__Exercise details__:
What's wanted is a faithful retyping of every entry, pictures excluded.
#### The data ####
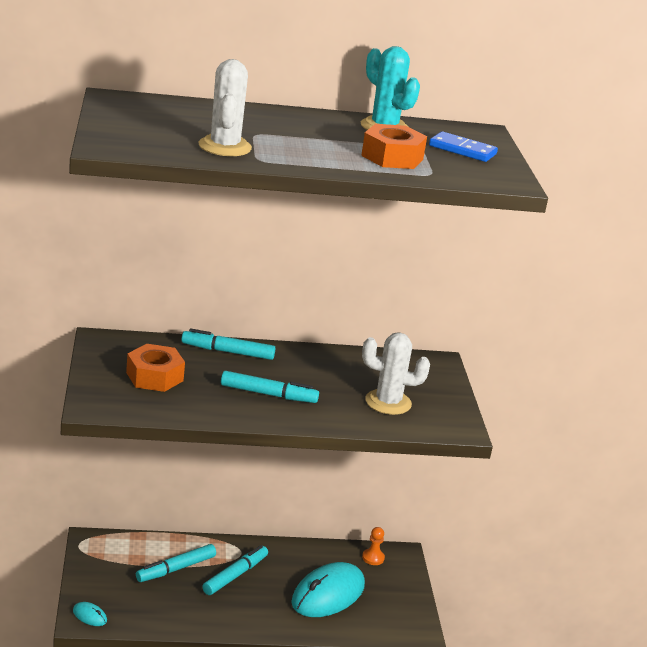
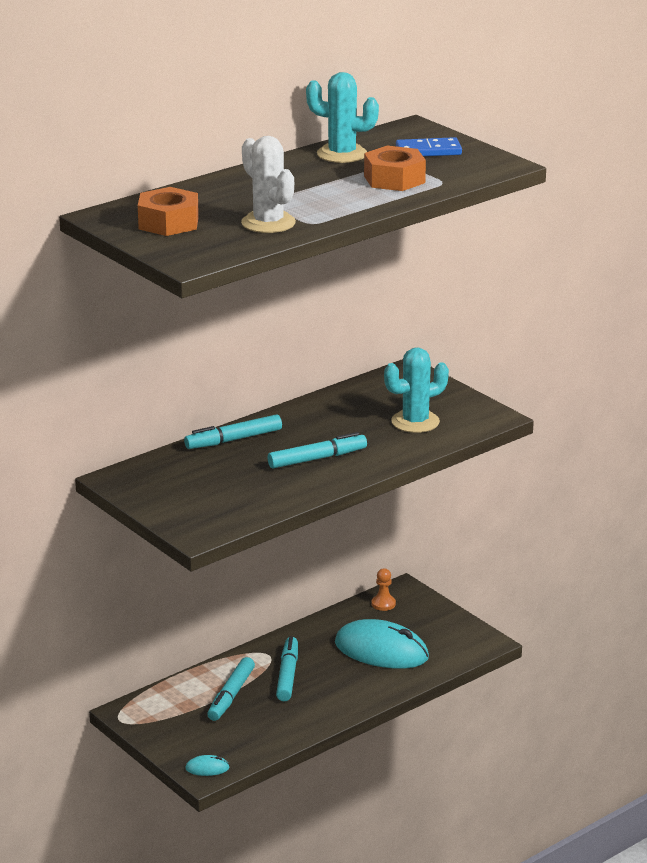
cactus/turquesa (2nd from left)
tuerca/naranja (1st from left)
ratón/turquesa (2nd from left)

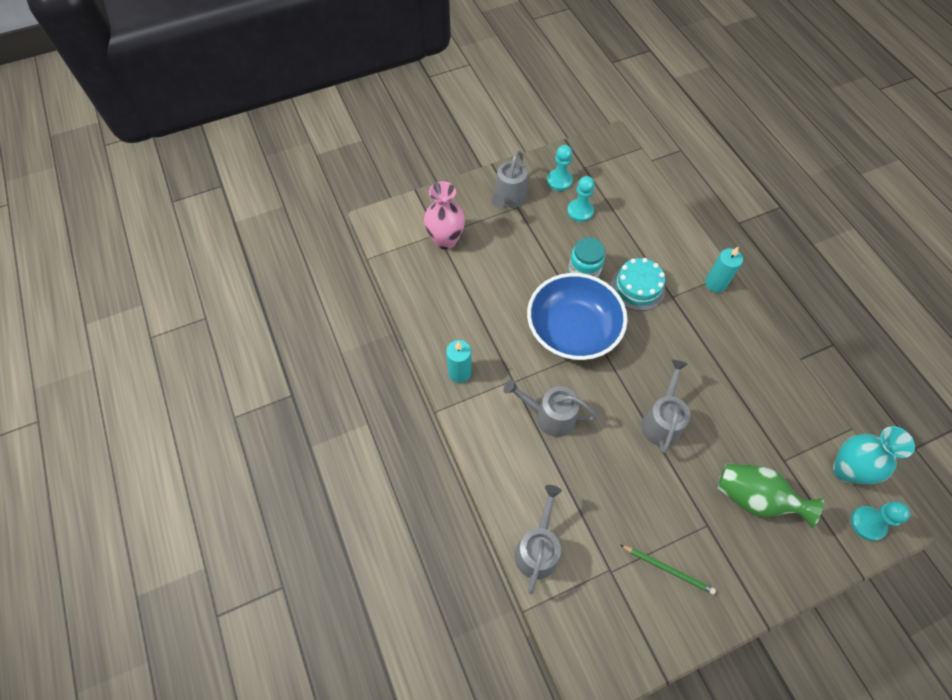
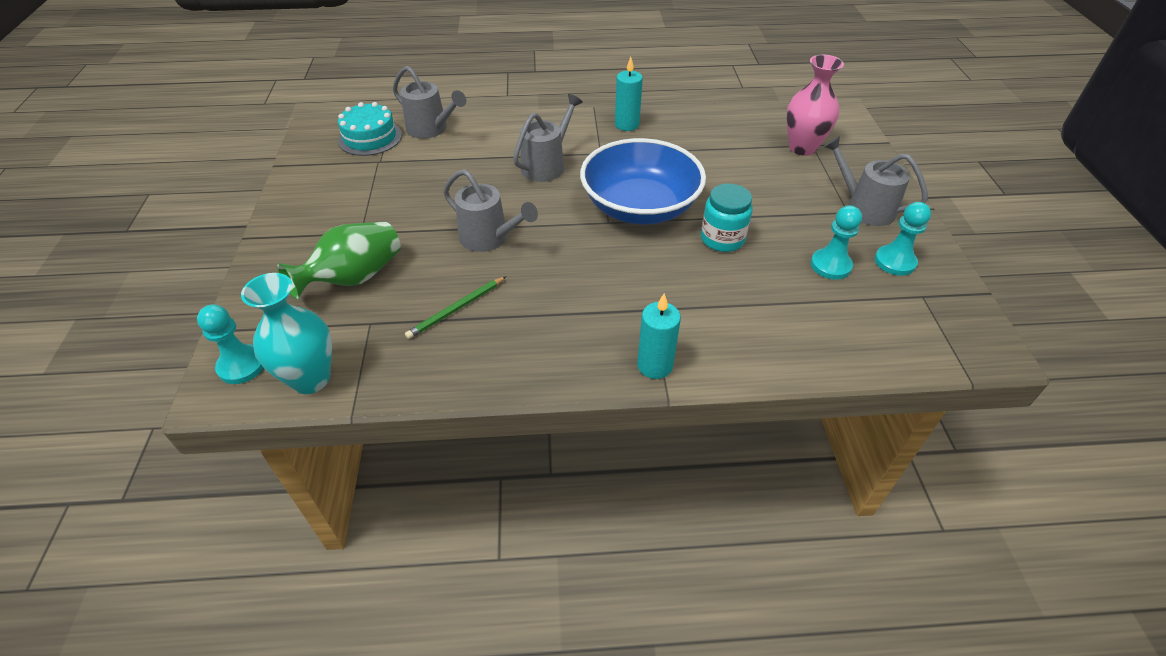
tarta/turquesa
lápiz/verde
####
__Solution for this task__:
cactus/turquesa (2nd from left)
tuerca/naranja (1st from left)
ratón/turquesa (2nd from left)

tarta/turquesa
lápiz/verde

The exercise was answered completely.